■ Your task ■
I need all the entries repeated exactly as written.

■ Data for the task ■
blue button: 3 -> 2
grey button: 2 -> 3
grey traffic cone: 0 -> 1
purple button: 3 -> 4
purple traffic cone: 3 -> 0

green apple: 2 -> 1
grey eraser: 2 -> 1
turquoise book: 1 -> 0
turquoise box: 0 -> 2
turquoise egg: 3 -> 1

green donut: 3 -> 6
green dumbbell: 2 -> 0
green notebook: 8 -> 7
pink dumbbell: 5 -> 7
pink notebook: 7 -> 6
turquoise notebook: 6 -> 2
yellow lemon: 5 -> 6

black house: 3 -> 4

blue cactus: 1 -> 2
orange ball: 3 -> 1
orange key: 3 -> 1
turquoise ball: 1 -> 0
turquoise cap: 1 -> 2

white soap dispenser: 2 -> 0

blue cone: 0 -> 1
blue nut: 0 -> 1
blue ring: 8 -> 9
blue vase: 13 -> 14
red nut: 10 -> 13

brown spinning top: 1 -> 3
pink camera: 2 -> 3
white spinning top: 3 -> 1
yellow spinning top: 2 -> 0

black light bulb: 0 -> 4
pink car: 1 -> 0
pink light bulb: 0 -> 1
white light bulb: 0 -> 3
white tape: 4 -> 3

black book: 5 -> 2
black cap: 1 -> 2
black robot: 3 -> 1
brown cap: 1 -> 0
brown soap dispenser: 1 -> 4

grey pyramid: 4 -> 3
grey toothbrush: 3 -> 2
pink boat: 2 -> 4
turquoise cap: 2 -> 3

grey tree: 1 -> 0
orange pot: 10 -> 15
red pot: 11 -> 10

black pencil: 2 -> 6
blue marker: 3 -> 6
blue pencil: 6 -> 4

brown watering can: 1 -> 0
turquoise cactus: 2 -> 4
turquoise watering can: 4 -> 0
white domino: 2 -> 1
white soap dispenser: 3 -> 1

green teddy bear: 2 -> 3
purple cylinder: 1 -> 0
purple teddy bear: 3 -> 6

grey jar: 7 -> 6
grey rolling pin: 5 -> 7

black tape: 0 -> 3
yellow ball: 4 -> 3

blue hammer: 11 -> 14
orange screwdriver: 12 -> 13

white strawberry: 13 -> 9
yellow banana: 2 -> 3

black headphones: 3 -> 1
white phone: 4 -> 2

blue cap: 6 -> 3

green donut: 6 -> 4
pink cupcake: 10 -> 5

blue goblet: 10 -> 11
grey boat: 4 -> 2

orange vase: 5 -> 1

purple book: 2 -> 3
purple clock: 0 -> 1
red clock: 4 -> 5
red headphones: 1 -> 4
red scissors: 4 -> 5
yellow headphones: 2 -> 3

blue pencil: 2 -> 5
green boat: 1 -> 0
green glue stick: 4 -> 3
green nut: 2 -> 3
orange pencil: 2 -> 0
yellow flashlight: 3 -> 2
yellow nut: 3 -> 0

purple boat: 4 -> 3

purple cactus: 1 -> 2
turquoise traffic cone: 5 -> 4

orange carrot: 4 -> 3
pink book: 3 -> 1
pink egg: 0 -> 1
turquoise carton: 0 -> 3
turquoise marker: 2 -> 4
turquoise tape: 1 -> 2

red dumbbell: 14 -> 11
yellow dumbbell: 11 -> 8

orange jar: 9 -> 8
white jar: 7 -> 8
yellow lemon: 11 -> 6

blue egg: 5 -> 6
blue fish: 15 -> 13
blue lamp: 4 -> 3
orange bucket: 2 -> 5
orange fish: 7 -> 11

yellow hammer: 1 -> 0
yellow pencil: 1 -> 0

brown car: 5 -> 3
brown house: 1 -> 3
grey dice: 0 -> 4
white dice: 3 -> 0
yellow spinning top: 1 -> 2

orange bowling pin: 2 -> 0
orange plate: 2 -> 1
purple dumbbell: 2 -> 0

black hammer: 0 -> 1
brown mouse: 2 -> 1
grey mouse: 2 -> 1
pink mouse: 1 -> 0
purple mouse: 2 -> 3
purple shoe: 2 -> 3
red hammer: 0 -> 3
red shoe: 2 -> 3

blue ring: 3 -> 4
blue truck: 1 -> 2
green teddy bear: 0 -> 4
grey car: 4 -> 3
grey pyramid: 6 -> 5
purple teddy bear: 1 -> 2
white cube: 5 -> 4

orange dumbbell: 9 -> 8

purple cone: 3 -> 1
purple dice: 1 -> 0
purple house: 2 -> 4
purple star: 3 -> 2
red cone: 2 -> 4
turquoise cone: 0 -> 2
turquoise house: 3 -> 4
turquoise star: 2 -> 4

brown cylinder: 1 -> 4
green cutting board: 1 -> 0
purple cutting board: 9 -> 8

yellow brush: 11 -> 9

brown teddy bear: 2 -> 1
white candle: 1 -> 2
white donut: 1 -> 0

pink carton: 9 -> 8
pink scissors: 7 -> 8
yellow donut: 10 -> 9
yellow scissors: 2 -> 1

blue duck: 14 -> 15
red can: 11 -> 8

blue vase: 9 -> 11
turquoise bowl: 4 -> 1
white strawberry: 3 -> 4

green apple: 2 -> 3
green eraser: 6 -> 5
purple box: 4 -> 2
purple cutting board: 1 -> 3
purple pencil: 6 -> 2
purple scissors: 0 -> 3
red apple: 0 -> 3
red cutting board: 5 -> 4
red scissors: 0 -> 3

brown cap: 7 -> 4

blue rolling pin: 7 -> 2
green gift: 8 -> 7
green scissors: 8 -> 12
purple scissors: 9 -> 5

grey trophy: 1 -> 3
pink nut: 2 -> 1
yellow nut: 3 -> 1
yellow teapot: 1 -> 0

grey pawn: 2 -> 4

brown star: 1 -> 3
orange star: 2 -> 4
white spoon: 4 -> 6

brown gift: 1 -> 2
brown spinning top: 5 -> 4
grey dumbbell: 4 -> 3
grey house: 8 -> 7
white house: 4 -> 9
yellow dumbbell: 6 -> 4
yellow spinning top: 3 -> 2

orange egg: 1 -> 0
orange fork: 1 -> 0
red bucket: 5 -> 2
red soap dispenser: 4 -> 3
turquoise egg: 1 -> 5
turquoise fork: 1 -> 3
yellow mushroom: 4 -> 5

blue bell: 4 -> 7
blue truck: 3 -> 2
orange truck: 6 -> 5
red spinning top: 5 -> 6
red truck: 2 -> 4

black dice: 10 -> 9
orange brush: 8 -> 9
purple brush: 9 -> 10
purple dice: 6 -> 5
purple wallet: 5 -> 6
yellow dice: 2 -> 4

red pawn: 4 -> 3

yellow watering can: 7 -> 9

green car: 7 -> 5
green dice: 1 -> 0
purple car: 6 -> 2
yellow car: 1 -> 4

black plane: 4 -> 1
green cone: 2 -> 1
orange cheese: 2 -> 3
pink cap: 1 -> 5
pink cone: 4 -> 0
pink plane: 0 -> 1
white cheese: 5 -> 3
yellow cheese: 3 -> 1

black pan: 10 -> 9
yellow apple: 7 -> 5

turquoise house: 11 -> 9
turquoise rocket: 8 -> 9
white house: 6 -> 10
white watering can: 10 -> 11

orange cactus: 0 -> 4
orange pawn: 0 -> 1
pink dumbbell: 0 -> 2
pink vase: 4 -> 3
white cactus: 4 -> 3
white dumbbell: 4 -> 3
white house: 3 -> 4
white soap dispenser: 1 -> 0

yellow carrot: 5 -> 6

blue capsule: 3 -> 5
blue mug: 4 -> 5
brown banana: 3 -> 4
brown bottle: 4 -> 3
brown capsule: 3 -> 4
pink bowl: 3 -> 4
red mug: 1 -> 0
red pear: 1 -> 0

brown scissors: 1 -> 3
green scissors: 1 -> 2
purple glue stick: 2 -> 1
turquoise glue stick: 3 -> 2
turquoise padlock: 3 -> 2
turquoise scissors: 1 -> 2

■ Exercise response ■
blue button: 3 -> 2
grey button: 2 -> 3
grey traffic cone: 0 -> 1
purple button: 3 -> 4
purple traffic cone: 3 -> 0

green apple: 2 -> 1
grey eraser: 2 -> 1
turquoise book: 1 -> 0
turquoise box: 0 -> 2
turquoise egg: 3 -> 1

green donut: 3 -> 6
green dumbbell: 2 -> 0
green notebook: 8 -> 7
pink dumbbell: 5 -> 7
pink notebook: 7 -> 6
turquoise notebook: 6 -> 2
yellow lemon: 5 -> 6

black house: 3 -> 4

blue cactus: 1 -> 2
orange ball: 3 -> 1
orange key: 3 -> 1
turquoise ball: 1 -> 0
turquoise cap: 1 -> 2

white soap dispenser: 2 -> 0

blue cone: 0 -> 1
blue nut: 0 -> 1
blue ring: 8 -> 9
blue vase: 13 -> 14
red nut: 10 -> 13

brown spinning top: 1 -> 3
pink camera: 2 -> 3
white spinning top: 3 -> 1
yellow spinning top: 2 -> 0

black light bulb: 0 -> 4
pink car: 1 -> 0
pink light bulb: 0 -> 1
white light bulb: 0 -> 3
white tape: 4 -> 3

black book: 5 -> 2
black cap: 1 -> 2
black robot: 3 -> 1
brown cap: 1 -> 0
brown soap dispenser: 1 -> 4

grey pyramid: 4 -> 3
grey toothbrush: 3 -> 2
pink boat: 2 -> 4
turquoise cap: 2 -> 3

grey tree: 1 -> 0
orange pot: 10 -> 15
red pot: 11 -> 10

black pencil: 2 -> 6
blue marker: 3 -> 6
blue pencil: 6 -> 4

brown watering can: 1 -> 0
turquoise cactus: 2 -> 4
turquoise watering can: 4 -> 0
white domino: 2 -> 1
white soap dispenser: 3 -> 1

green teddy bear: 2 -> 3
purple cylinder: 1 -> 0
purple teddy bear: 3 -> 6

grey jar: 7 -> 6
grey rolling pin: 5 -> 7

black tape: 0 -> 3
yellow ball: 4 -> 3

blue hammer: 11 -> 14
orange screwdriver: 12 -> 13

white strawberry: 13 -> 9
yellow banana: 2 -> 3

black headphones: 3 -> 1
white phone: 4 -> 2

blue cap: 6 -> 3

green donut: 6 -> 4
pink cupcake: 10 -> 5

blue goblet: 10 -> 11
grey boat: 4 -> 2

orange vase: 5 -> 1

purple book: 2 -> 3
purple clock: 0 -> 1
red clock: 4 -> 5
red headphones: 1 -> 4
red scissors: 4 -> 5
yellow headphones: 2 -> 3

blue pencil: 2 -> 5
green boat: 1 -> 0
green glue stick: 4 -> 3
green nut: 2 -> 3
orange pencil: 2 -> 0
yellow flashlight: 3 -> 2
yellow nut: 3 -> 0

purple boat: 4 -> 3

purple cactus: 1 -> 2
turquoise traffic cone: 5 -> 4

orange carrot: 4 -> 3
pink book: 3 -> 1
pink egg: 0 -> 1
turquoise carton: 0 -> 3
turquoise marker: 2 -> 4
turquoise tape: 1 -> 2

red dumbbell: 14 -> 11
yellow dumbbell: 11 -> 8

orange jar: 9 -> 8
white jar: 7 -> 8
yellow lemon: 11 -> 6

blue egg: 5 -> 6
blue fish: 15 -> 13
blue lamp: 4 -> 3
orange bucket: 2 -> 5
orange fish: 7 -> 11

yellow hammer: 1 -> 0
yellow pencil: 1 -> 0

brown car: 5 -> 3
brown house: 1 -> 3
grey dice: 0 -> 4
white dice: 3 -> 0
yellow spinning top: 1 -> 2

orange bowling pin: 2 -> 0
orange plate: 2 -> 1
purple dumbbell: 2 -> 0

black hammer: 0 -> 1
brown mouse: 2 -> 1
grey mouse: 2 -> 1
pink mouse: 1 -> 0
purple mouse: 2 -> 3
purple shoe: 2 -> 3
red hammer: 0 -> 3
red shoe: 2 -> 3

blue ring: 3 -> 4
blue truck: 1 -> 2
green teddy bear: 0 -> 4
grey car: 4 -> 3
grey pyramid: 6 -> 5
purple teddy bear: 1 -> 2
white cube: 5 -> 4

orange dumbbell: 9 -> 8

purple cone: 3 -> 1
purple dice: 1 -> 0
purple house: 2 -> 4
purple star: 3 -> 2
red cone: 2 -> 4
turquoise cone: 0 -> 2
turquoise house: 3 -> 4
turquoise star: 2 -> 4

brown cylinder: 1 -> 4
green cutting board: 1 -> 0
purple cutting board: 9 -> 8

yellow brush: 11 -> 9

brown teddy bear: 2 -> 1
white candle: 1 -> 2
white donut: 1 -> 0

pink carton: 9 -> 8
pink scissors: 7 -> 8
yellow donut: 10 -> 9
yellow scissors: 2 -> 1

blue duck: 14 -> 15
red can: 11 -> 8

blue vase: 9 -> 11
turquoise bowl: 4 -> 1
white strawberry: 3 -> 4

green apple: 2 -> 3
green eraser: 6 -> 5
purple box: 4 -> 2
purple cutting board: 1 -> 3
purple pencil: 6 -> 2
purple scissors: 0 -> 3
red apple: 0 -> 3
red cutting board: 5 -> 4
red scissors: 0 -> 3

brown cap: 7 -> 4

blue rolling pin: 7 -> 2
green gift: 8 -> 7
green scissors: 8 -> 12
purple scissors: 9 -> 5

grey trophy: 1 -> 3
pink nut: 2 -> 1
yellow nut: 3 -> 1
yellow teapot: 1 -> 0

grey pawn: 2 -> 4

brown star: 1 -> 3
orange star: 2 -> 4
white spoon: 4 -> 6

brown gift: 1 -> 2
brown spinning top: 5 -> 4
grey dumbbell: 4 -> 3
grey house: 8 -> 7
white house: 4 -> 9
yellow dumbbell: 6 -> 4
yellow spinning top: 3 -> 2

orange egg: 1 -> 0
orange fork: 1 -> 0
red bucket: 5 -> 2
red soap dispenser: 4 -> 3
turquoise egg: 1 -> 5
turquoise fork: 1 -> 3
yellow mushroom: 4 -> 5

blue bell: 4 -> 7
blue truck: 3 -> 2
orange truck: 6 -> 5
red spinning top: 5 -> 6
red truck: 2 -> 4

black dice: 10 -> 9
orange brush: 8 -> 9
purple brush: 9 -> 10
purple dice: 6 -> 5
purple wallet: 5 -> 6
yellow dice: 2 -> 4

red pawn: 4 -> 3

yellow watering can: 7 -> 9

green car: 7 -> 5
green dice: 1 -> 0
purple car: 6 -> 2
yellow car: 1 -> 4

black plane: 4 -> 1
green cone: 2 -> 1
orange cheese: 2 -> 3
pink cap: 1 -> 5
pink cone: 4 -> 0
pink plane: 0 -> 1
white cheese: 5 -> 3
yellow cheese: 3 -> 1

black pan: 10 -> 9
yellow apple: 7 -> 5

turquoise house: 11 -> 9
turquoise rocket: 8 -> 9
white house: 6 -> 10
white watering can: 10 -> 11

orange cactus: 0 -> 4
orange pawn: 0 -> 1
pink dumbbell: 0 -> 2
pink vase: 4 -> 3
white cactus: 4 -> 3
white dumbbell: 4 -> 3
white house: 3 -> 4
white soap dispenser: 1 -> 0

yellow carrot: 5 -> 6

blue capsule: 3 -> 5
blue mug: 4 -> 5
brown banana: 3 -> 4
brown bottle: 4 -> 3
brown capsule: 3 -> 4
pink bowl: 3 -> 4
red mug: 1 -> 0
red pear: 1 -> 0

brown scissors: 1 -> 3
green scissors: 1 -> 2
purple glue stick: 2 -> 1
turquoise glue stick: 3 -> 2
turquoise padlock: 3 -> 2
turquoise scissors: 1 -> 2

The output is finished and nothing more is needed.